What is needed
Report every line of the records that includes the word "brick".

Extracted records
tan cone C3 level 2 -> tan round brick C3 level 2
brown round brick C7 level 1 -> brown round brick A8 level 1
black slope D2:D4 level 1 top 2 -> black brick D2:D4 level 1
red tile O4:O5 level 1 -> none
--
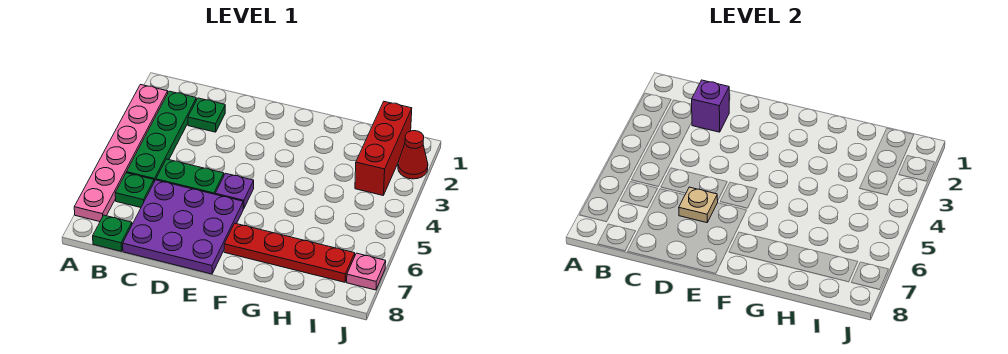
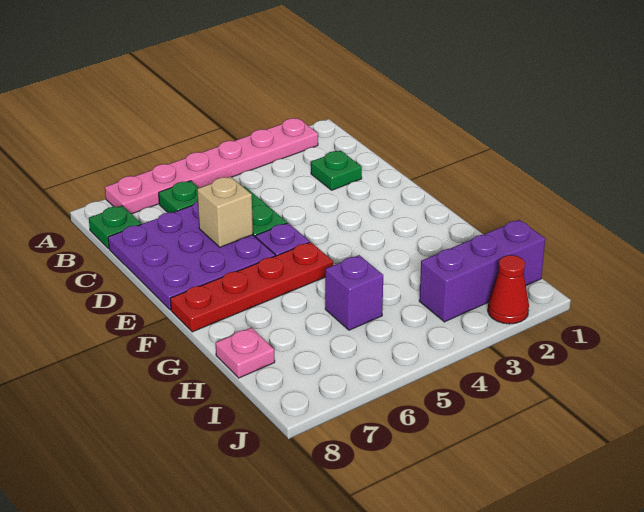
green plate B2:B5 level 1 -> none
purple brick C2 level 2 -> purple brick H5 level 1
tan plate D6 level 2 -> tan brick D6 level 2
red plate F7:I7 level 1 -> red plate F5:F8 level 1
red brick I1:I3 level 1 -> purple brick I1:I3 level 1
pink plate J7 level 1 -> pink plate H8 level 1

Answer box
tan cone C3 level 2 -> tan round brick C3 level 2
brown round brick C7 level 1 -> brown round brick A8 level 1
black slope D2:D4 level 1 top 2 -> black brick D2:D4 level 1
purple brick C2 level 2 -> purple brick H5 level 1
tan plate D6 level 2 -> tan brick D6 level 2
red brick I1:I3 level 1 -> purple brick I1:I3 level 1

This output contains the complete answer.